Count the lines in the records below that contain the string "downbow", and give only that number.

+===+

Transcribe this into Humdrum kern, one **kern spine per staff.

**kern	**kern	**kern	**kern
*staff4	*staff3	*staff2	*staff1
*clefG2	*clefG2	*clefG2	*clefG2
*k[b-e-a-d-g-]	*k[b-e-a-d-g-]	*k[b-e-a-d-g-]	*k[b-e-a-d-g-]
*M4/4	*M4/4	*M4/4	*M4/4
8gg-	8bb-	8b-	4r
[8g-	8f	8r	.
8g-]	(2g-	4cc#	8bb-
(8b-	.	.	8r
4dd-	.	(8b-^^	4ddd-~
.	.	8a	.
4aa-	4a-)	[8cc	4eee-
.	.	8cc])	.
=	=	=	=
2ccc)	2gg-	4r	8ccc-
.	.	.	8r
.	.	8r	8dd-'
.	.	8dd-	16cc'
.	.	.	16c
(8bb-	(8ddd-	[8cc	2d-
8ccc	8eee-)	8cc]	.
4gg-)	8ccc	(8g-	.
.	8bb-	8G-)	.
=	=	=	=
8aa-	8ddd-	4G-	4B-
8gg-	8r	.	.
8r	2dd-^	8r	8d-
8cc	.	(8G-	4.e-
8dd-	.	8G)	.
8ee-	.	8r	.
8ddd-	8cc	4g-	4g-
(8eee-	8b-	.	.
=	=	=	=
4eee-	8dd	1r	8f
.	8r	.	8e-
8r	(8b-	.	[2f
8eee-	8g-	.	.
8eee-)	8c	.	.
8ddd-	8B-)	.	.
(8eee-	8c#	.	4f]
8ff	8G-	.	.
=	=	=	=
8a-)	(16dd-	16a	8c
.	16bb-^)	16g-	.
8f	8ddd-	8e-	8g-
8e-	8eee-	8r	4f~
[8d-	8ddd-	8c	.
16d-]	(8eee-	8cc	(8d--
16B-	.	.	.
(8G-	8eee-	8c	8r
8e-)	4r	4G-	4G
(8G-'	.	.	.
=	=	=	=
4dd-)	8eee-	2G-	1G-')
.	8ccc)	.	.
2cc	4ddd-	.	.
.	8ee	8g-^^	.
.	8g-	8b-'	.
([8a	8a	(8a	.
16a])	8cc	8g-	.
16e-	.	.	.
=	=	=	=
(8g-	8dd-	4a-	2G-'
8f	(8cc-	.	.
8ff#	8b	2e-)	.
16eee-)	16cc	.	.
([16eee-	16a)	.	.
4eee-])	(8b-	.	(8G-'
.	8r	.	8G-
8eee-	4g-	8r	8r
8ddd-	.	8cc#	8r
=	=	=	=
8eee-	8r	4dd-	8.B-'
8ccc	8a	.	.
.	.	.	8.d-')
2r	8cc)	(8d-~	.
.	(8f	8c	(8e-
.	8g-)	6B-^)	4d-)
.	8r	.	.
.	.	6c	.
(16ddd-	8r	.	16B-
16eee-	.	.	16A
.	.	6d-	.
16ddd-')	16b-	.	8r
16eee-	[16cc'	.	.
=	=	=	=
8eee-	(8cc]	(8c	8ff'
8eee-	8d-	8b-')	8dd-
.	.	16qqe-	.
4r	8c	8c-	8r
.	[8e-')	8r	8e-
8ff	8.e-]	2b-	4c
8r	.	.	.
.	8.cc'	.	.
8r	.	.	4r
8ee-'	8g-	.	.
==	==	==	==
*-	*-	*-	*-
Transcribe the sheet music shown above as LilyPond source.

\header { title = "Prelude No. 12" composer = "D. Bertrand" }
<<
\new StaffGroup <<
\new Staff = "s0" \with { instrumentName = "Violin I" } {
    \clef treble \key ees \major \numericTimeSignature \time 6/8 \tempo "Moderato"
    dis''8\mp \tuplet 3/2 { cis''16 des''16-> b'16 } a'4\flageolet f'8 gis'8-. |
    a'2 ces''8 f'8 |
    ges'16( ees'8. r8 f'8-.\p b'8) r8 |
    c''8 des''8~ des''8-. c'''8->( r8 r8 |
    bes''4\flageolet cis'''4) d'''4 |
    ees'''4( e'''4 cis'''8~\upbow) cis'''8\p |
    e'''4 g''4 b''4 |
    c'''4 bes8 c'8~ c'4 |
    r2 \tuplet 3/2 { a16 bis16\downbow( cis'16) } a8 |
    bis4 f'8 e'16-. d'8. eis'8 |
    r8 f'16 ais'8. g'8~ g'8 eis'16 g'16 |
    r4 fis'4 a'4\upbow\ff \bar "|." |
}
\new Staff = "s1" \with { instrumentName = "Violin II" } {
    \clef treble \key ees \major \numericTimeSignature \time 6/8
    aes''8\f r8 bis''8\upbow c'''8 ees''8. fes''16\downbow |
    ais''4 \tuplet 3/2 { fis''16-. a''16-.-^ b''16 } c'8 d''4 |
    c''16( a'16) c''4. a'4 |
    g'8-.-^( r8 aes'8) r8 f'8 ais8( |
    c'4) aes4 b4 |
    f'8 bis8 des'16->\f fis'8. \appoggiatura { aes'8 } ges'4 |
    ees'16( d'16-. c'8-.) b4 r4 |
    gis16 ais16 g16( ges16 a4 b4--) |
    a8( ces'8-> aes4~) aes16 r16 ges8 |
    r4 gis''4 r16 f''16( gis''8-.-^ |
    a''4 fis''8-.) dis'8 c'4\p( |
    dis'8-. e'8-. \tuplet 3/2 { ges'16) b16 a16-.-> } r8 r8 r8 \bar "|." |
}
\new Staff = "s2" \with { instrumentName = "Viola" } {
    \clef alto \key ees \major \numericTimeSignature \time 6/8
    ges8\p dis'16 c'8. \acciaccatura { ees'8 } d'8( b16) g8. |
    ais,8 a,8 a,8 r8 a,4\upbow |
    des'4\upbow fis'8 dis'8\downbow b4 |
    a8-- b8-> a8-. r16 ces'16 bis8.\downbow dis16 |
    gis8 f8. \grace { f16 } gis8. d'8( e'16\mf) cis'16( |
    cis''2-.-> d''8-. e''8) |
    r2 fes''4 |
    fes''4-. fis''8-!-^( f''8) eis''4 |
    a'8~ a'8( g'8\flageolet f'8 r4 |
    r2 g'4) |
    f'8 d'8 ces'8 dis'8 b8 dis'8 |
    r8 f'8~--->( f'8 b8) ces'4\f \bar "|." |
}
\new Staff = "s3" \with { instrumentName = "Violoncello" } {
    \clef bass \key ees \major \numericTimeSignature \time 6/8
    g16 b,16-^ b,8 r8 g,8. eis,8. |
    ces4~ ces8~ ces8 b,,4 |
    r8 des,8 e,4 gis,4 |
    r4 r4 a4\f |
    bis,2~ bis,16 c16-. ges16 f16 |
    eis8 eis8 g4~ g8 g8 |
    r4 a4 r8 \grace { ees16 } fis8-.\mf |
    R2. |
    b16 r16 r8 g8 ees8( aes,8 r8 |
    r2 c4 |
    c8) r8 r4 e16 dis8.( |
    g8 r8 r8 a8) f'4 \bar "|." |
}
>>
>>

+===+

▶ EXERCISE SOLUTION
4